What is expected » Repeat every entry word for word. Images do not belong in the copy.

Object change descriptions:
- - -

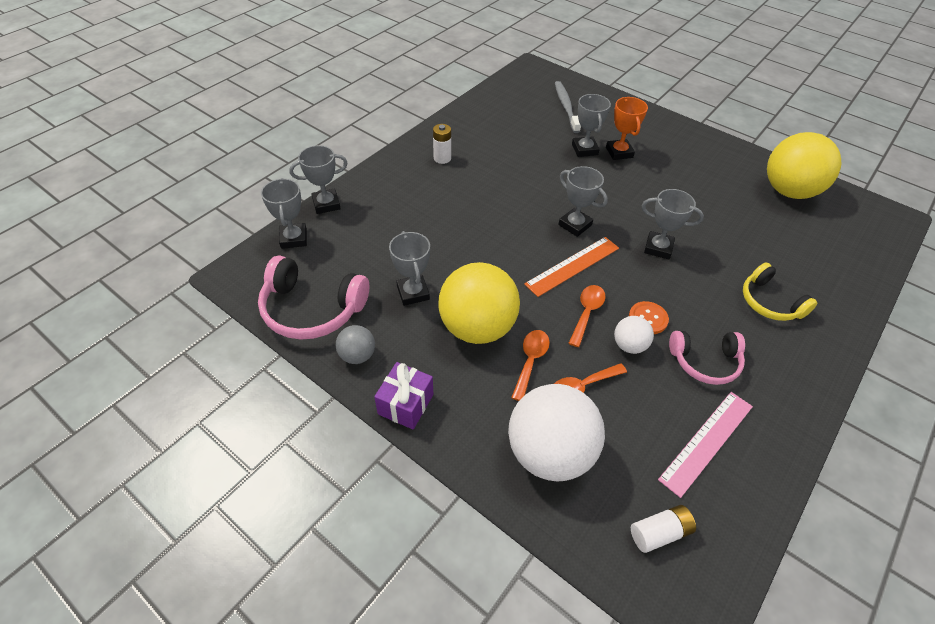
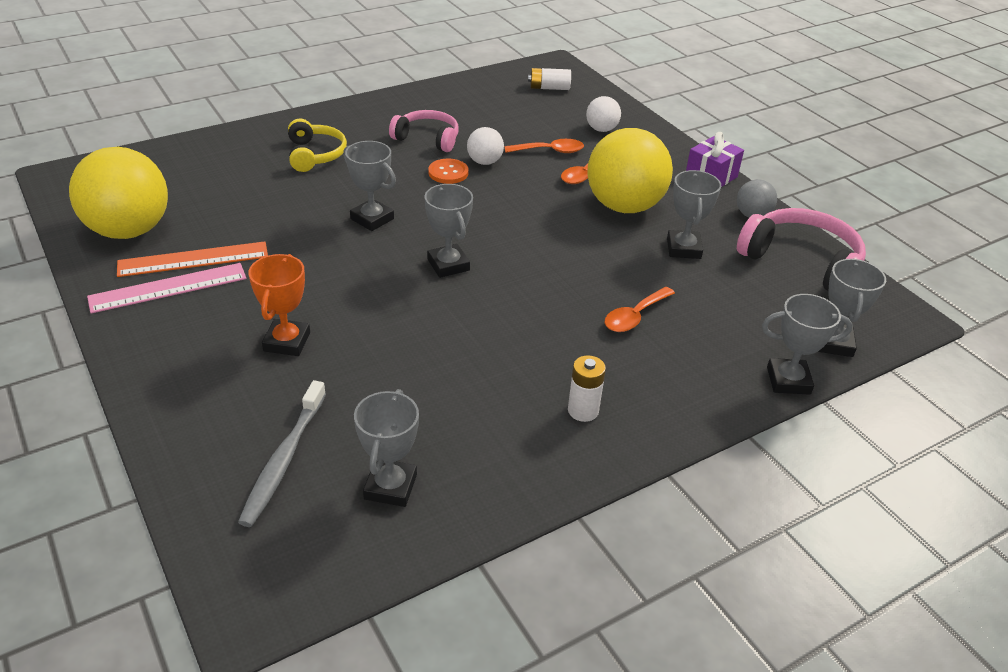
camera: 160 degrees left, 10 degrees down
(549, 452) = (601, 129): white ball -> white ball, size x0.47
(573, 266) = (486, 228): orange ruler -> orange ruler (193, 259)
(584, 149) = (336, 362): grey trophy -> grey trophy (390, 487)
(587, 313) = (505, 190): orange spoon -> orange spoon (634, 316)
(707, 442) = (476, 107): pink ruler -> pink ruler (168, 287)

- - -

Task solution »
camera: 160 degrees left, 10 degrees down
(549, 452) = (601, 129): white ball -> white ball, size x0.47
(573, 266) = (486, 228): orange ruler -> orange ruler (193, 259)
(584, 149) = (336, 362): grey trophy -> grey trophy (390, 487)
(587, 313) = (505, 190): orange spoon -> orange spoon (634, 316)
(707, 442) = (476, 107): pink ruler -> pink ruler (168, 287)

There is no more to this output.